[Start of Attachment]

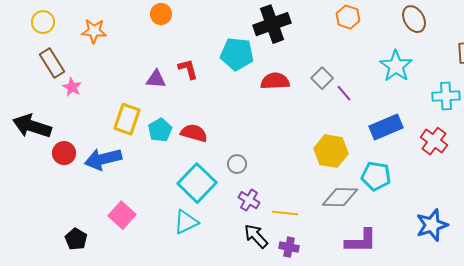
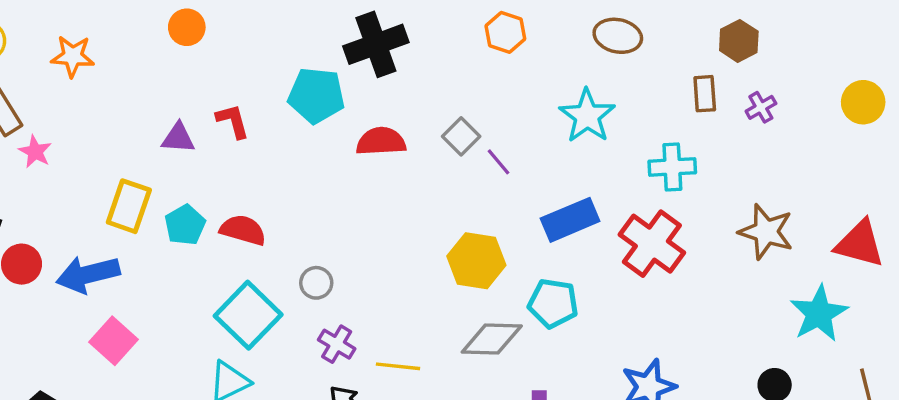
brown ellipse: (414, 19) -> (618, 36), turned -48
red cross: (434, 141) -> (652, 244), size x1.4
pink square: (122, 215) -> (114, 341), moved

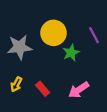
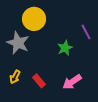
yellow circle: (54, 33) -> (34, 19), moved
gray star: (20, 47) -> (18, 43), turned 30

[End of Attachment]

### Prompt
Images in the data above are to be skipped. Retype all other material exactly.

### Solution for this problem
brown ellipse: (414, 19) -> (618, 36), turned -48
red cross: (434, 141) -> (652, 244), size x1.4
pink square: (122, 215) -> (114, 341), moved

yellow circle: (54, 33) -> (34, 19), moved
gray star: (20, 47) -> (18, 43), turned 30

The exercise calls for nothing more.